Find how many lines of the records hold the string "shifted" and reply with only that total.

RECORDS PROVIDED:
☆ ☆ ☆

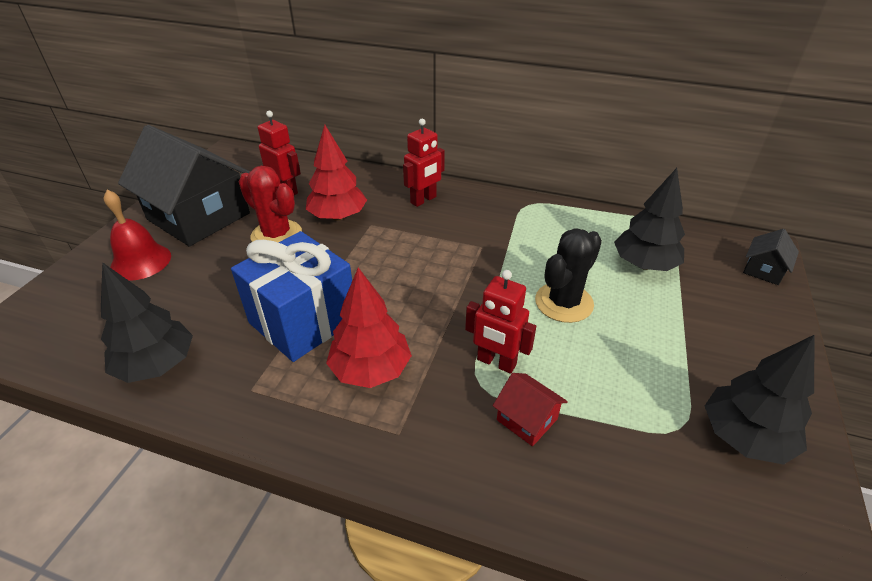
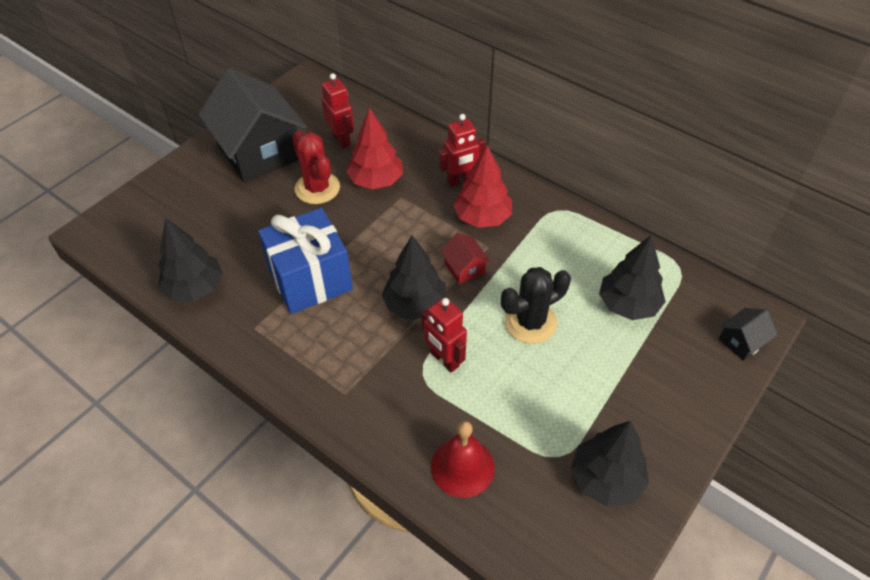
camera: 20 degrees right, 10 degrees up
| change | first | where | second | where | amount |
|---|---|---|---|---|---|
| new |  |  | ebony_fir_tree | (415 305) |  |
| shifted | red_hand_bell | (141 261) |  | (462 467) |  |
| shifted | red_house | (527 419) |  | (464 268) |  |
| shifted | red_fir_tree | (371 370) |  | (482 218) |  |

☆ ☆ ☆

SOLUTION FOR THIS PROBLEM: 3